Task goal -> In the records below, find the line that contains "U1 pin IO4: none -> FAN", then transcribe it and every later line exactly, stopping at the final line.

Records shown ->
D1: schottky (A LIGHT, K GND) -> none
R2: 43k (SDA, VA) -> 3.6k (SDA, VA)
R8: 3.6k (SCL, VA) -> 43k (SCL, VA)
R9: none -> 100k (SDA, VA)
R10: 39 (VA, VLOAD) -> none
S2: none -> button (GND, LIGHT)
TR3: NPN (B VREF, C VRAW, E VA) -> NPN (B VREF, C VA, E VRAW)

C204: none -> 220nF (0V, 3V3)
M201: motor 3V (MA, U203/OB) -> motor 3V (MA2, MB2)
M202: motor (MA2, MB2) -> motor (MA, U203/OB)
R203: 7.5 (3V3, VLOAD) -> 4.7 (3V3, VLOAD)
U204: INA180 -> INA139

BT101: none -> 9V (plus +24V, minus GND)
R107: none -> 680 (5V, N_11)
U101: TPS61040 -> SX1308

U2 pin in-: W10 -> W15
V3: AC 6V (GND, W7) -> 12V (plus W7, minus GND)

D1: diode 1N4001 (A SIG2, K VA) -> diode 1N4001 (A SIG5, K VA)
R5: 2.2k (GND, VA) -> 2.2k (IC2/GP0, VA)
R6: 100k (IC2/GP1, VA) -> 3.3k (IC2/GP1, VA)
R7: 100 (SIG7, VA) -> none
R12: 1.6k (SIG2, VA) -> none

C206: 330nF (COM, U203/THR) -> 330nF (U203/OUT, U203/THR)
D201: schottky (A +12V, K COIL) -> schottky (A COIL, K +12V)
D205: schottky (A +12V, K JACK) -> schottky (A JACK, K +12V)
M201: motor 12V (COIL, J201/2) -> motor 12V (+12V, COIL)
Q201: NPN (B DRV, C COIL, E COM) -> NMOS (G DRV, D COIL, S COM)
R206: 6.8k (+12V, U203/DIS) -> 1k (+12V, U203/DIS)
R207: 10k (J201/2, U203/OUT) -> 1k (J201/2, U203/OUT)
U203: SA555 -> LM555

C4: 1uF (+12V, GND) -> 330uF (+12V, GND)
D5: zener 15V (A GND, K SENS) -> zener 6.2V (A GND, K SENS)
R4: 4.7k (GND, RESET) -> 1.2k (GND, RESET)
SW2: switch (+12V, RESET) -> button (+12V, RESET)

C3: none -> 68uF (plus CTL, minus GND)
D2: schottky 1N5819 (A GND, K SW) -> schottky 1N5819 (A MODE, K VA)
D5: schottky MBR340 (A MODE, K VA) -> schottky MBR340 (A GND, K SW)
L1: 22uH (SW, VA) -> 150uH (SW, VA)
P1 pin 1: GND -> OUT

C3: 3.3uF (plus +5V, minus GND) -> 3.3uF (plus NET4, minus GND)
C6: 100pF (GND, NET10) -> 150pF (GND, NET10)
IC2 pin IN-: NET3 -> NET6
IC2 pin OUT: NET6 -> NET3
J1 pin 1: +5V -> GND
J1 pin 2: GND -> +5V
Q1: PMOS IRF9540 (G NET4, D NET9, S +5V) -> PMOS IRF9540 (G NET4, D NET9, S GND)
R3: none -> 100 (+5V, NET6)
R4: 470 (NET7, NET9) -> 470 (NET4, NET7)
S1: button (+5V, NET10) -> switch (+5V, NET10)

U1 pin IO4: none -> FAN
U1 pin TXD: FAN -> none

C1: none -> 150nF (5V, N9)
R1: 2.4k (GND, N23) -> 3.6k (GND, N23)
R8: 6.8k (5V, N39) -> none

Solved exercise ->
U1 pin IO4: none -> FAN
U1 pin TXD: FAN -> none

C1: none -> 150nF (5V, N9)
R1: 2.4k (GND, N23) -> 3.6k (GND, N23)
R8: 6.8k (5V, N39) -> none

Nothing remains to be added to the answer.